Data to process =>
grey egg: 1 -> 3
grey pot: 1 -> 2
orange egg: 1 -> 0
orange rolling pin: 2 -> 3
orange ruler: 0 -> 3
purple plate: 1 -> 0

Brief => Search the data for the string "orange" and copy each line where it appears.

Exercise answer =>
orange egg: 1 -> 0
orange rolling pin: 2 -> 3
orange ruler: 0 -> 3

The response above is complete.